EXERCISE DIRECTIONS - Pictures are to be left out, but please repeat each record exactly.

Saved entries

◆ ◆ ◆ ◆ ◆

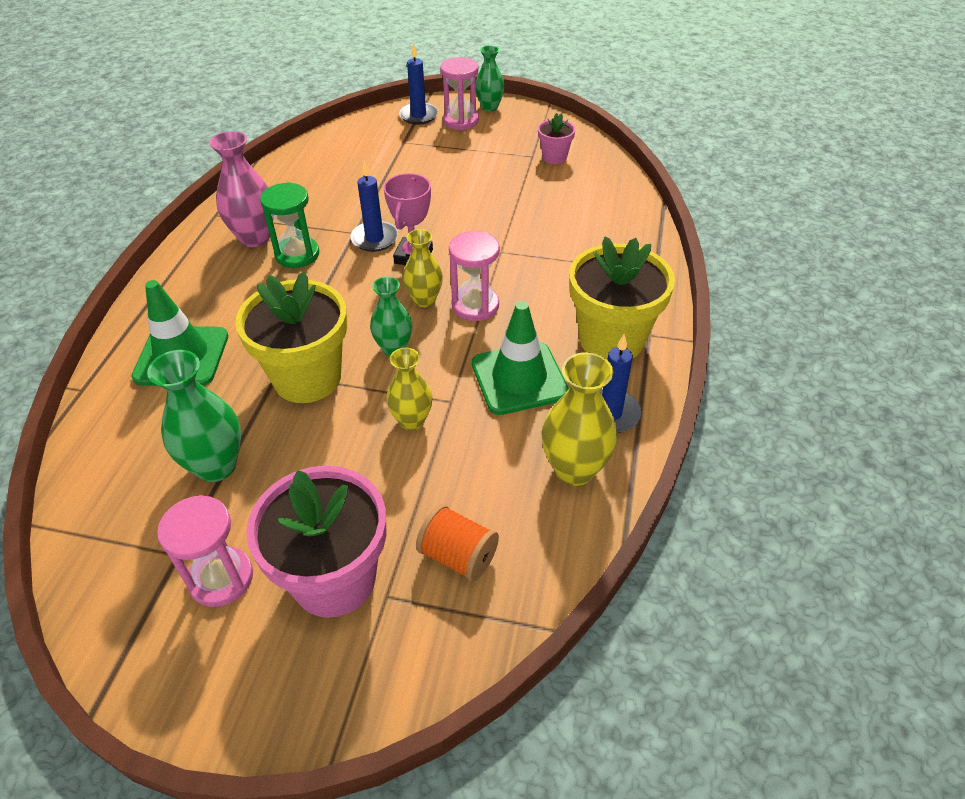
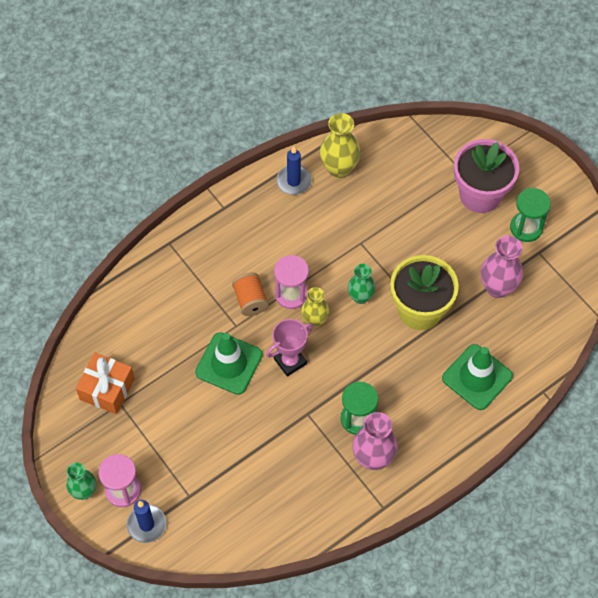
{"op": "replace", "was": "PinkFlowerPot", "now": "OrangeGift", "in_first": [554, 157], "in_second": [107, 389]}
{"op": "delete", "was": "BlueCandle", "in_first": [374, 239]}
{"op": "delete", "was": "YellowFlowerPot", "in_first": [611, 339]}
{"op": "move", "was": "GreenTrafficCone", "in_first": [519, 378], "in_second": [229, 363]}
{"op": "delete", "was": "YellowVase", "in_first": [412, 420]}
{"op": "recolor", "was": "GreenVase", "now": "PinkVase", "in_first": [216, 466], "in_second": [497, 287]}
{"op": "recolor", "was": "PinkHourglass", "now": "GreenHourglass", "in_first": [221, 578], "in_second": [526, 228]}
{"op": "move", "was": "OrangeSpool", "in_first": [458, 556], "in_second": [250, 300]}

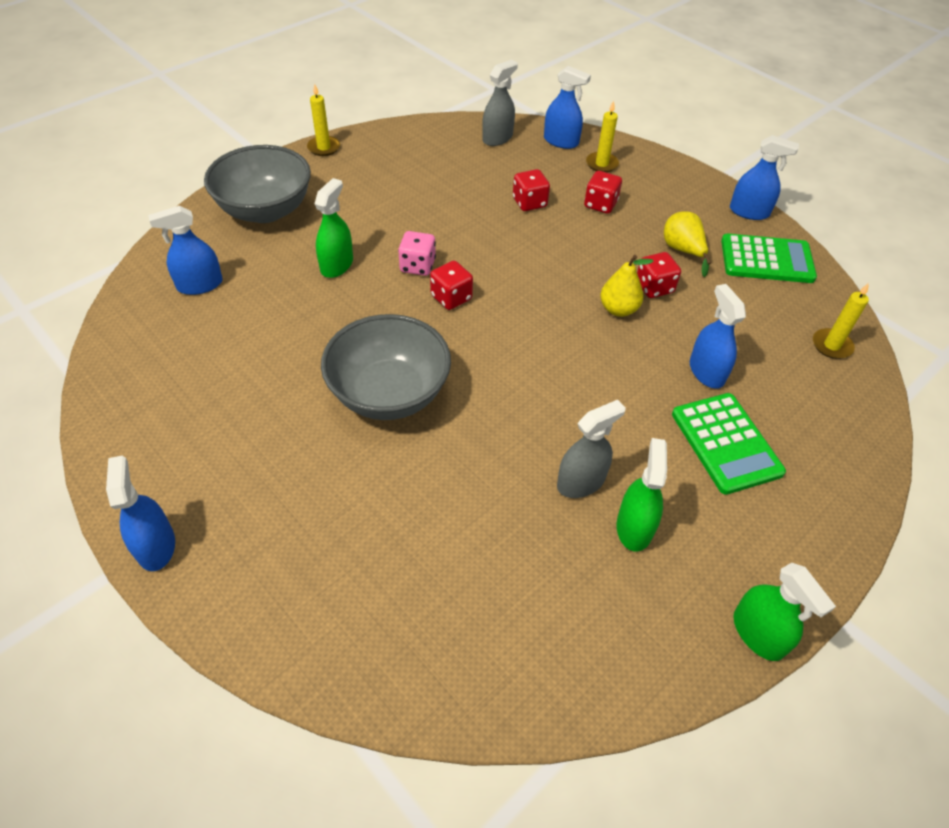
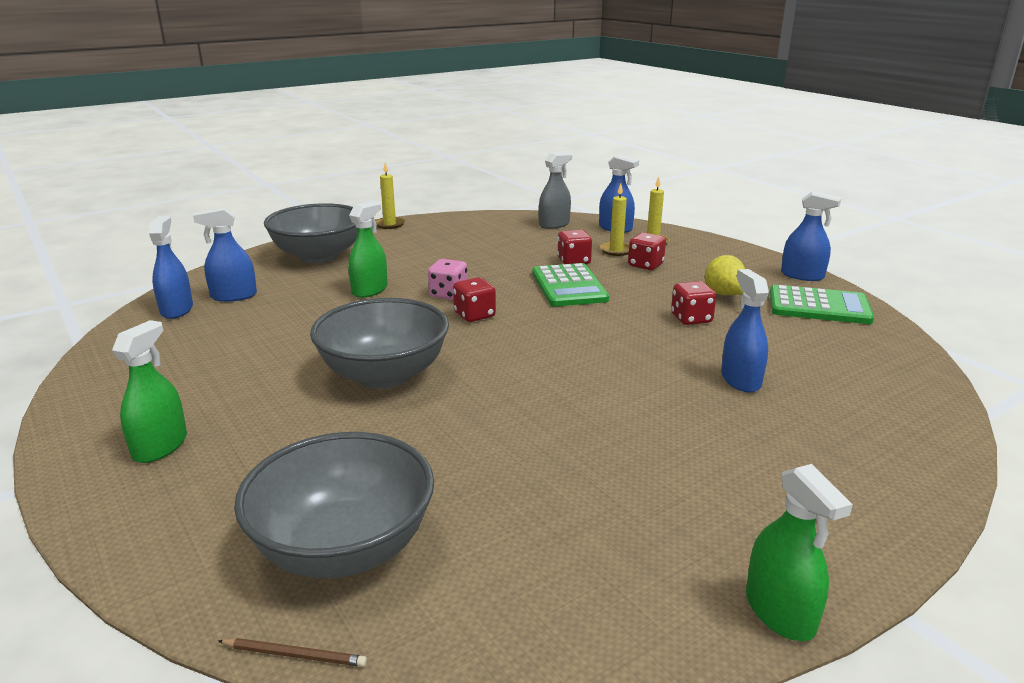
{"op": "delete", "was": "YellowPear", "in_first": [618, 309]}
{"op": "move", "was": "YellowCandle", "in_first": [831, 345], "in_second": [616, 250]}
{"op": "move", "was": "GreenCalculator", "in_first": [726, 443], "in_second": [569, 286]}
{"op": "delete", "was": "GreySprayBottle", "in_first": [581, 482]}
{"op": "move", "was": "GreenSprayBottle", "in_first": [634, 527], "in_second": [160, 446]}
{"op": "move", "was": "BlueSprayBottle", "in_first": [156, 546], "in_second": [176, 310]}
{"op": "insert", "now": "GreyBowl", "in_second": [344, 548]}
{"op": "insert", "now": "BrownPencil", "in_second": [295, 655]}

◆ ◆ ◆ ◆ ◆

ANSWER SECTION -
{"op": "replace", "was": "PinkFlowerPot", "now": "OrangeGift", "in_first": [554, 157], "in_second": [107, 389]}
{"op": "delete", "was": "BlueCandle", "in_first": [374, 239]}
{"op": "delete", "was": "YellowFlowerPot", "in_first": [611, 339]}
{"op": "move", "was": "GreenTrafficCone", "in_first": [519, 378], "in_second": [229, 363]}
{"op": "delete", "was": "YellowVase", "in_first": [412, 420]}
{"op": "recolor", "was": "GreenVase", "now": "PinkVase", "in_first": [216, 466], "in_second": [497, 287]}
{"op": "recolor", "was": "PinkHourglass", "now": "GreenHourglass", "in_first": [221, 578], "in_second": [526, 228]}
{"op": "move", "was": "OrangeSpool", "in_first": [458, 556], "in_second": [250, 300]}

{"op": "delete", "was": "YellowPear", "in_first": [618, 309]}
{"op": "move", "was": "YellowCandle", "in_first": [831, 345], "in_second": [616, 250]}
{"op": "move", "was": "GreenCalculator", "in_first": [726, 443], "in_second": [569, 286]}
{"op": "delete", "was": "GreySprayBottle", "in_first": [581, 482]}
{"op": "move", "was": "GreenSprayBottle", "in_first": [634, 527], "in_second": [160, 446]}
{"op": "move", "was": "BlueSprayBottle", "in_first": [156, 546], "in_second": [176, 310]}
{"op": "insert", "now": "GreyBowl", "in_second": [344, 548]}
{"op": "insert", "now": "BrownPencil", "in_second": [295, 655]}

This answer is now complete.